Content starts
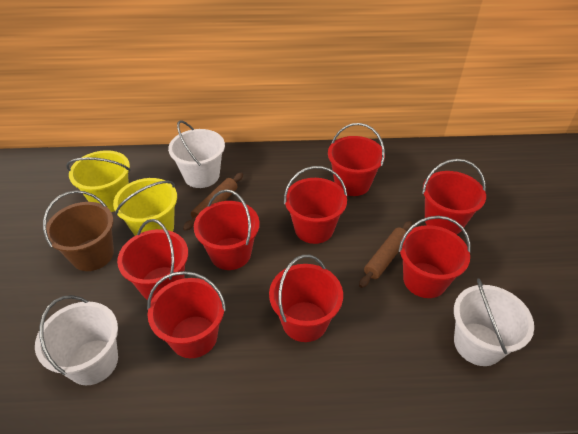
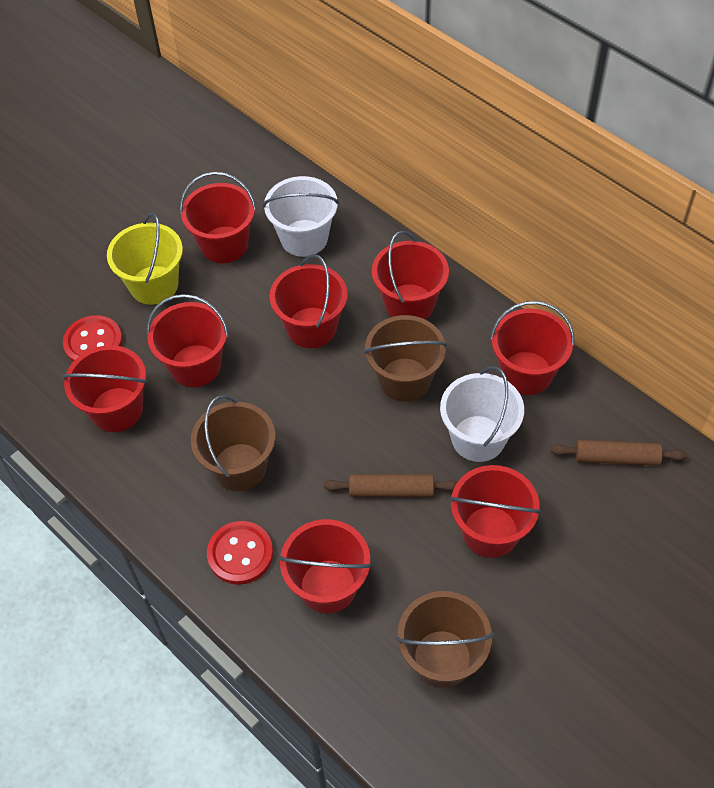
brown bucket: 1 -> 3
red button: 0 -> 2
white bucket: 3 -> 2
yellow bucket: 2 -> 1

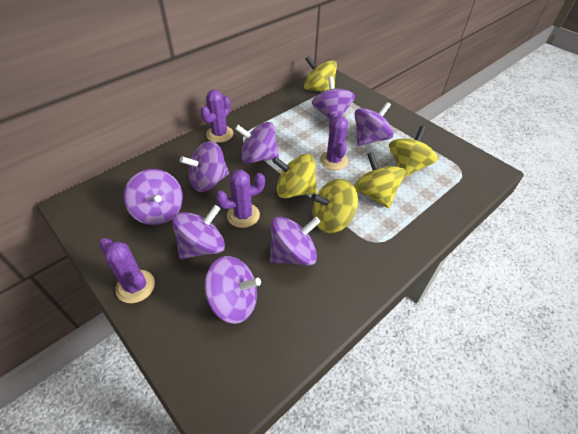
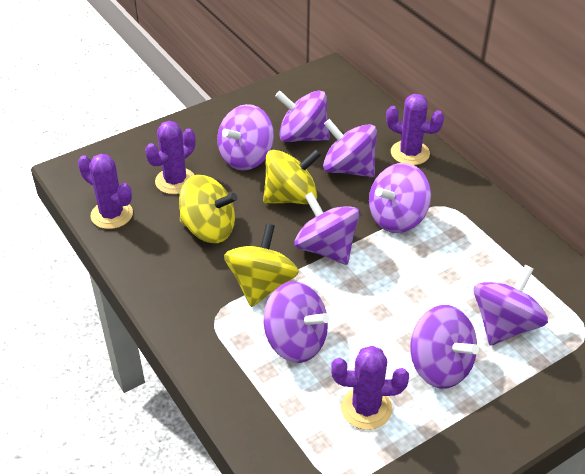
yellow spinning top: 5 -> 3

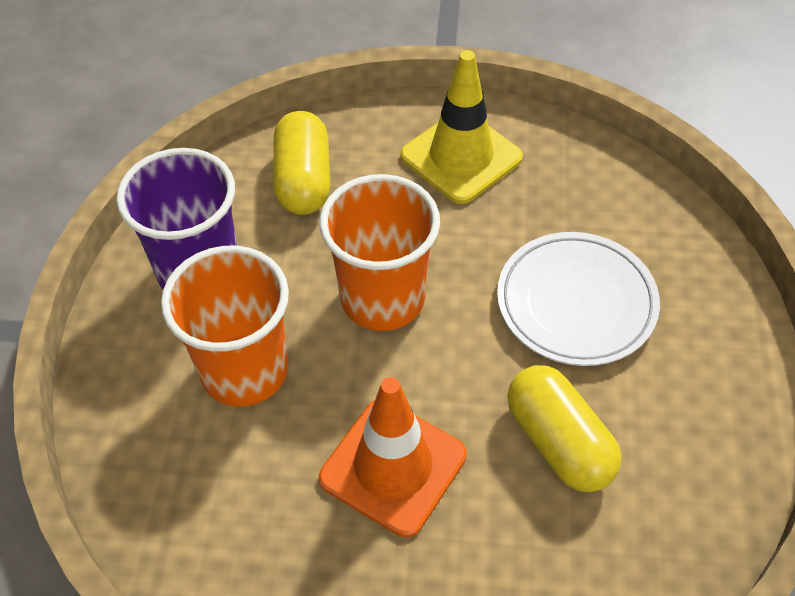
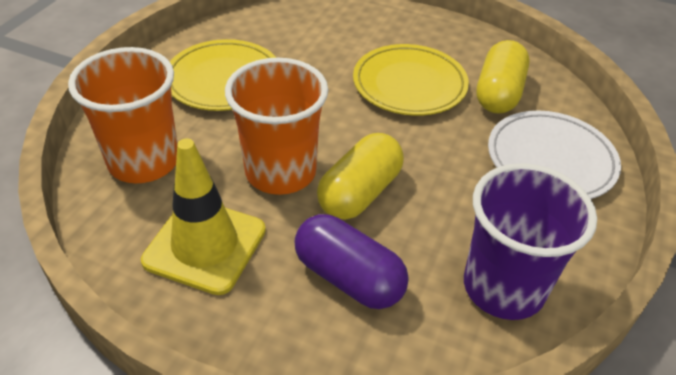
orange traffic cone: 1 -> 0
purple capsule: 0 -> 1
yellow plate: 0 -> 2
Content ends
▶ **Activity**: I'd like every line with the string "yellow" copied from the listing.

▶ **Your solution**:
yellow bucket: 2 -> 1
yellow spinning top: 5 -> 3
yellow plate: 0 -> 2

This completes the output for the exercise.